Input data:
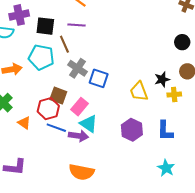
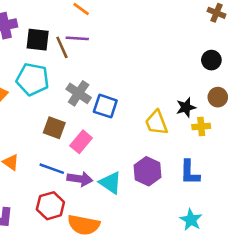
brown line: (64, 44) -> (62, 47), moved
red hexagon: (48, 109) -> (50, 206), moved
cyan triangle: (89, 124) -> (110, 183), moved

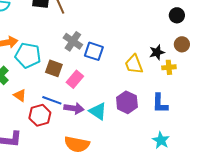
cyan pentagon: (33, 79) -> (28, 55), moved
red hexagon: (50, 206) -> (40, 115), moved

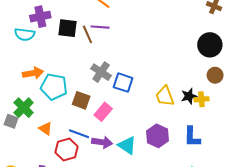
black circle: (177, 15) -> (210, 45), size x1.5
black star: (157, 52) -> (189, 96), moved

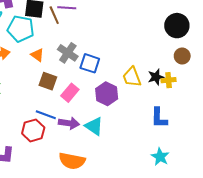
cyan pentagon: (54, 87) -> (21, 29), moved
orange triangle: (46, 129) -> (37, 55), moved
purple hexagon: (158, 136) -> (107, 94), moved

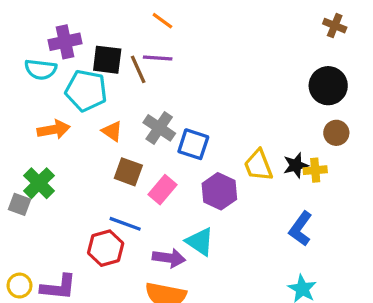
blue L-shape: (159, 118) -> (301, 229), turned 35
purple arrow: (69, 123) -> (169, 258), moved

What this task involves:
From the line containing "cyan triangle: (89, 124) -> (110, 183), moved" to the final line of the entries, both included, transcribe every line exactly, omit the pictures, and add nothing more.

Written response:
cyan triangle: (89, 124) -> (110, 183), moved

cyan pentagon: (33, 79) -> (28, 55), moved
red hexagon: (50, 206) -> (40, 115), moved

black circle: (177, 15) -> (210, 45), size x1.5
black star: (157, 52) -> (189, 96), moved

cyan pentagon: (54, 87) -> (21, 29), moved
orange triangle: (46, 129) -> (37, 55), moved
purple hexagon: (158, 136) -> (107, 94), moved

blue L-shape: (159, 118) -> (301, 229), turned 35
purple arrow: (69, 123) -> (169, 258), moved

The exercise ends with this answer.